● Instructions for the task: Each line starting at the one that contains "C1: 2.2uF (+3V3, DGND) -> 3.3uF (+3V3, DGND)" and ending at the one that contains "C6: 470uF (plus" must be returned exactly, and the rest of the listing is left out.
******************************
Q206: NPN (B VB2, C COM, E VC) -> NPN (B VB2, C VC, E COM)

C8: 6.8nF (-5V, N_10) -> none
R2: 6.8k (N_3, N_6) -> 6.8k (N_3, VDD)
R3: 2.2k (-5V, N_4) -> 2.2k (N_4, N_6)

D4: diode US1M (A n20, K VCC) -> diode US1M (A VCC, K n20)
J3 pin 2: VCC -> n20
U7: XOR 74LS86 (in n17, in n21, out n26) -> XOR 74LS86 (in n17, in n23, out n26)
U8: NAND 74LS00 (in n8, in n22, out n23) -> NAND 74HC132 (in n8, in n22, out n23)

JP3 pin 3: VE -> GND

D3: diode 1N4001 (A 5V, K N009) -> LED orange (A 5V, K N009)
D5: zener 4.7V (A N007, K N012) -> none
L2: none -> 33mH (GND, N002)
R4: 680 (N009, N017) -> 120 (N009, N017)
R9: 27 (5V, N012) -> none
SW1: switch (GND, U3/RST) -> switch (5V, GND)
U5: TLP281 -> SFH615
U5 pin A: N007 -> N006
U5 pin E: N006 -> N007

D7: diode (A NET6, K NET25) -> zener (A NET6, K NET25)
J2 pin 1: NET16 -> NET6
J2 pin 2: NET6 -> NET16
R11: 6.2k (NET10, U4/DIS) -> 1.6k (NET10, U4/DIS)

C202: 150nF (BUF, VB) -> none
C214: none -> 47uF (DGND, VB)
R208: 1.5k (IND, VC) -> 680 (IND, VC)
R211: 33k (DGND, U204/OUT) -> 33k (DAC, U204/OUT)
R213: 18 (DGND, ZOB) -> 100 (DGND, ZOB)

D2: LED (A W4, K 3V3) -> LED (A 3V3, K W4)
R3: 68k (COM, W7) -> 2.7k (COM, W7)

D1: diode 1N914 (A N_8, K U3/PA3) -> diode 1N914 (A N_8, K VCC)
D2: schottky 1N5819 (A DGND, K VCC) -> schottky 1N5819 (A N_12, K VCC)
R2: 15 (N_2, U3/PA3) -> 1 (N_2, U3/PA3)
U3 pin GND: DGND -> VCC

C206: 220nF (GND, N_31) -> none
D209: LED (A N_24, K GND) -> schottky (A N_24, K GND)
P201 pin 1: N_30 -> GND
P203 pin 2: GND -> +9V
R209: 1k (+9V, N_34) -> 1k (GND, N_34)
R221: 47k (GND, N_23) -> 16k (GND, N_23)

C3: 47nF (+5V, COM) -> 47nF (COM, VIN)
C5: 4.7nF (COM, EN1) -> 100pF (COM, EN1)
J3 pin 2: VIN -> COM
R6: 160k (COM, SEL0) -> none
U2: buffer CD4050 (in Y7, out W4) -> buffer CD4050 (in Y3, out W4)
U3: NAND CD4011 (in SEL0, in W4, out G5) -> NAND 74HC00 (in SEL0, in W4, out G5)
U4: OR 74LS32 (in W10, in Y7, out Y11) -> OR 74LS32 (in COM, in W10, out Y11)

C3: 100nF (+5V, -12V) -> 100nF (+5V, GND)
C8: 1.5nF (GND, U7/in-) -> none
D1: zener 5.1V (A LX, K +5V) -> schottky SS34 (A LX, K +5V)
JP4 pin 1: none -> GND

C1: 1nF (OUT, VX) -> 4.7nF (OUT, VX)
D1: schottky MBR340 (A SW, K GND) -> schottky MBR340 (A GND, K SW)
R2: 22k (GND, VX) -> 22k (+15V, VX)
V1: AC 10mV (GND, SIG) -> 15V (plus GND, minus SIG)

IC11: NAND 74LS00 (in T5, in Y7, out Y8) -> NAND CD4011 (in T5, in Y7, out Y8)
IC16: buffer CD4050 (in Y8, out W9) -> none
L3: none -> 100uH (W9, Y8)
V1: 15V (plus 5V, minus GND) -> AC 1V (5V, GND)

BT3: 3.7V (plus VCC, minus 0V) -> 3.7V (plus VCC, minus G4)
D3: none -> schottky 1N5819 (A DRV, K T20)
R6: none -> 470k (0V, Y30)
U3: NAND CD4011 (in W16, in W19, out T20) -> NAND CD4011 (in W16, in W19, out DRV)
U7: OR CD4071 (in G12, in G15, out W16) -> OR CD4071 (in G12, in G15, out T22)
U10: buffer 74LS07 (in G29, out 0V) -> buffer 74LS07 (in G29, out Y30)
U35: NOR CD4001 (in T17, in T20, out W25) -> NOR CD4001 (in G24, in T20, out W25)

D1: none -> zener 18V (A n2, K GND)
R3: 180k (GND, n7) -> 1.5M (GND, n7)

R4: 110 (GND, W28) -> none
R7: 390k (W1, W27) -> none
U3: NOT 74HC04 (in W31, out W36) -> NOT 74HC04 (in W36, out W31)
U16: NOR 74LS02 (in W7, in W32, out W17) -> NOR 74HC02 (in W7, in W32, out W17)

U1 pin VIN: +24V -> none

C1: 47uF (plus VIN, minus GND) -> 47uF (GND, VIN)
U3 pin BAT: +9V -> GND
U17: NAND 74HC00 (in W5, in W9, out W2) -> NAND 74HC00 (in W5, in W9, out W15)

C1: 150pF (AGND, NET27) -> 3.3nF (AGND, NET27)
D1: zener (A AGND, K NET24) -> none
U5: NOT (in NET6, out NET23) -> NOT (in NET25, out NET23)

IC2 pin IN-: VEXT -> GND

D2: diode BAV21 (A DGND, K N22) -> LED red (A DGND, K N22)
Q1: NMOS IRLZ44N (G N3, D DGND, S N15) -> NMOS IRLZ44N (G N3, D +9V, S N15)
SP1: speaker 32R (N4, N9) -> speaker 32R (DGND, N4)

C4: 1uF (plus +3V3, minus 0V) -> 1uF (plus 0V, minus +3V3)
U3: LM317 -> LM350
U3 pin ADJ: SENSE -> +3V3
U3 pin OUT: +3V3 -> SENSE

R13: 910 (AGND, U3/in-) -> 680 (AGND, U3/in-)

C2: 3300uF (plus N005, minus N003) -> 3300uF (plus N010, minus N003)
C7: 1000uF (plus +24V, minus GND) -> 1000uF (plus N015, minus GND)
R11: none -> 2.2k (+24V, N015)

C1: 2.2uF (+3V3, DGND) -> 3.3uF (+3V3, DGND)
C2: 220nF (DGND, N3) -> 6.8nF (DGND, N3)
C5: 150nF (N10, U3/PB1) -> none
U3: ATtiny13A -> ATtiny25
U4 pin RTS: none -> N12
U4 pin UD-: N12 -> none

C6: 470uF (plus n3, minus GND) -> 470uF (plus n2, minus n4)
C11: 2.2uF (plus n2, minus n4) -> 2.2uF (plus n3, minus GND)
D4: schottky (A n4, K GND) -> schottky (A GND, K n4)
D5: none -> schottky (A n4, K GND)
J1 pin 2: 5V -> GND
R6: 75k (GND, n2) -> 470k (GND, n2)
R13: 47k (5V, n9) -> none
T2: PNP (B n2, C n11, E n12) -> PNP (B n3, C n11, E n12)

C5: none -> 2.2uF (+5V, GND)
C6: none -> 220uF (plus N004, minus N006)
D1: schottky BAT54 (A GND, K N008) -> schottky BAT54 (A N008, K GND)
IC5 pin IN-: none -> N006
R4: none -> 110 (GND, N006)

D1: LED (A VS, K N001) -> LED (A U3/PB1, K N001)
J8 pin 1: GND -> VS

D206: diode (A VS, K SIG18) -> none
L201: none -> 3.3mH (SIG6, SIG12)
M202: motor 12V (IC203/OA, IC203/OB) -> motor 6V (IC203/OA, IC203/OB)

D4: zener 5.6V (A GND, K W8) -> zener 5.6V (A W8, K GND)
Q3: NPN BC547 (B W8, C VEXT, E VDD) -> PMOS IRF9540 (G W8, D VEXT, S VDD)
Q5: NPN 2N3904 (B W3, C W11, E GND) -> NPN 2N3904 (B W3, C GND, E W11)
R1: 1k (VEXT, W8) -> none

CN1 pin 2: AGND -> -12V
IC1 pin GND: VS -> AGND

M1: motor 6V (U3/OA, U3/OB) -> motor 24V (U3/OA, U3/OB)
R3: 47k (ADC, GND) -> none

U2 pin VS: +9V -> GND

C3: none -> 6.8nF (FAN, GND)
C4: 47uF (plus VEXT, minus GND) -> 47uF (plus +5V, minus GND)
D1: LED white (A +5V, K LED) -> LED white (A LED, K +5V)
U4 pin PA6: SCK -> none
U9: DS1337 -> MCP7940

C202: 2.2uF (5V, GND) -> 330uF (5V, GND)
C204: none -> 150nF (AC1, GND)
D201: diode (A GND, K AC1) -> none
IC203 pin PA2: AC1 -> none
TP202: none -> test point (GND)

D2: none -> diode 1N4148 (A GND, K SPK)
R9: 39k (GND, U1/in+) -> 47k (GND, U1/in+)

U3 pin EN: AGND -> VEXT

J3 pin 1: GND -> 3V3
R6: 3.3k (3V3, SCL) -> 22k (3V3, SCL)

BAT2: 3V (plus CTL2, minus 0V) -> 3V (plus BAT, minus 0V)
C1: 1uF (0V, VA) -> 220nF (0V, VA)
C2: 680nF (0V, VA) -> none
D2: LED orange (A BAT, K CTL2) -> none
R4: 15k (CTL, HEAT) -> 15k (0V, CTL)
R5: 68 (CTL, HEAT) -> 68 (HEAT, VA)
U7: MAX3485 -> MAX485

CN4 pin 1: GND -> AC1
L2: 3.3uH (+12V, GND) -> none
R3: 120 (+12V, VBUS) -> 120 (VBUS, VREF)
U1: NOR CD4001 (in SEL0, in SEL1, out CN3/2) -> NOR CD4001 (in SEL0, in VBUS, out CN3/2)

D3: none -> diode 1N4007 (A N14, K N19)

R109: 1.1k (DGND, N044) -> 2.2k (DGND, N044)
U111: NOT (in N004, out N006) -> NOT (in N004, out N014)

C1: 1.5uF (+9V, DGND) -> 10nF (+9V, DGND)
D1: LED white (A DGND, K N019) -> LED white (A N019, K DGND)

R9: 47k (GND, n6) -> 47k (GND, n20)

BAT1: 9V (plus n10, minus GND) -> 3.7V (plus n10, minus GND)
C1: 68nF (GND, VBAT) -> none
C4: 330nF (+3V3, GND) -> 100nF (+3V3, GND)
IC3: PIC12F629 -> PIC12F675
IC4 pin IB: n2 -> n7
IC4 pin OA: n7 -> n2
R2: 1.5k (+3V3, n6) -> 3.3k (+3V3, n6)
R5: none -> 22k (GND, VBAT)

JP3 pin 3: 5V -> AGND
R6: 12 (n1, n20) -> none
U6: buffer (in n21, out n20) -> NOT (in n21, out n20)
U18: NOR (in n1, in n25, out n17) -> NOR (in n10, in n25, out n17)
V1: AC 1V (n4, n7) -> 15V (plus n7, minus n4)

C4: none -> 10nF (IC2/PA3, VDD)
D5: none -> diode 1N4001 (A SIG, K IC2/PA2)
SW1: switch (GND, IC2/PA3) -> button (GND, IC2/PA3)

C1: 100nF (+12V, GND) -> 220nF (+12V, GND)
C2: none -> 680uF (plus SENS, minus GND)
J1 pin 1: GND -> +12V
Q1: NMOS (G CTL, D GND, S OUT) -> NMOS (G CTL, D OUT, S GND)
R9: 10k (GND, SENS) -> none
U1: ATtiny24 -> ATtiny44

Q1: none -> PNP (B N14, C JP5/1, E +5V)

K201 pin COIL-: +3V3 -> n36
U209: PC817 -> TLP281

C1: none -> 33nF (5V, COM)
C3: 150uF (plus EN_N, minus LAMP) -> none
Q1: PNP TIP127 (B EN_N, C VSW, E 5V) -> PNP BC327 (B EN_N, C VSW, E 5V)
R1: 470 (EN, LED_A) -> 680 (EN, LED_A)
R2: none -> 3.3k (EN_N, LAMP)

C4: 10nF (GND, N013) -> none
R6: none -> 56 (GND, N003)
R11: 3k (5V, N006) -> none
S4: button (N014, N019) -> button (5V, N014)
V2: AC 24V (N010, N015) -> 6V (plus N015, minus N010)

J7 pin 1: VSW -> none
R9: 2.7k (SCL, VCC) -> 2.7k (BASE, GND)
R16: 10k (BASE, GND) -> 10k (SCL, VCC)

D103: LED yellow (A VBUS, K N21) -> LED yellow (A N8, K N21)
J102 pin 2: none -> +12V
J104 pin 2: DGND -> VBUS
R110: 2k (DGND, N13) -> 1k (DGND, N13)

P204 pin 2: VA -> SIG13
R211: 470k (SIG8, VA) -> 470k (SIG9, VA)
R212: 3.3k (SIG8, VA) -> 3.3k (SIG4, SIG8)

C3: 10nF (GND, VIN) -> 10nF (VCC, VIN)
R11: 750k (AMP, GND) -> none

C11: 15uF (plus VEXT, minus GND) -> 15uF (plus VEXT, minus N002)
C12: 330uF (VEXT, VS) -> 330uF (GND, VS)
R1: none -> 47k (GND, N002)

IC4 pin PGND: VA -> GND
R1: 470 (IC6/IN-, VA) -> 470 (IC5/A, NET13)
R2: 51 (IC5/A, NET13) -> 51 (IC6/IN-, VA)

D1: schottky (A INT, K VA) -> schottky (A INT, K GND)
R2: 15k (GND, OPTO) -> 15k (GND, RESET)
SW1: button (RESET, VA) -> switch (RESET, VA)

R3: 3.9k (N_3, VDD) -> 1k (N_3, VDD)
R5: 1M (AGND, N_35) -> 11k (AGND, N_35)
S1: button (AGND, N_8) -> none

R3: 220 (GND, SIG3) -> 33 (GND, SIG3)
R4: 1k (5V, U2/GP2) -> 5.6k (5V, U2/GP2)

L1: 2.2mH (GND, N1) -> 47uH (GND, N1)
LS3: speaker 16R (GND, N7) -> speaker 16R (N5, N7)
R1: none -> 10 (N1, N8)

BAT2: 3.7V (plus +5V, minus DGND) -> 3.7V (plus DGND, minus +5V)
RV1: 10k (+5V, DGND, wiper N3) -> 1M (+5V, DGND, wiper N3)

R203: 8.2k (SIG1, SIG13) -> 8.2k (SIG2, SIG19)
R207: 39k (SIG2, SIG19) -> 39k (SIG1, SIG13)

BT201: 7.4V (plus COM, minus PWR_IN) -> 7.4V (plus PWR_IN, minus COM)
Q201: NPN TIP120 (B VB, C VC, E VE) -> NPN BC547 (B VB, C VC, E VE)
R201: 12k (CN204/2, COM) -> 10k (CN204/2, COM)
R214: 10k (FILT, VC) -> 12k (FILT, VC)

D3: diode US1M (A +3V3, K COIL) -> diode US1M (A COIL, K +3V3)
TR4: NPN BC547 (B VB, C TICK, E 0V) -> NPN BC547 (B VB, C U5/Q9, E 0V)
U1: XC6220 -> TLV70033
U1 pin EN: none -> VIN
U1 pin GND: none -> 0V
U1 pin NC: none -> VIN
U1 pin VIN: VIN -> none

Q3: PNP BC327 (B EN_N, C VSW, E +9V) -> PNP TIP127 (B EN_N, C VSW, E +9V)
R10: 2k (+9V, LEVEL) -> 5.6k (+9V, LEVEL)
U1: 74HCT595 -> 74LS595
******************************
● Expected answer:
C1: 2.2uF (+3V3, DGND) -> 3.3uF (+3V3, DGND)
C2: 220nF (DGND, N3) -> 6.8nF (DGND, N3)
C5: 150nF (N10, U3/PB1) -> none
U3: ATtiny13A -> ATtiny25
U4 pin RTS: none -> N12
U4 pin UD-: N12 -> none

C6: 470uF (plus n3, minus GND) -> 470uF (plus n2, minus n4)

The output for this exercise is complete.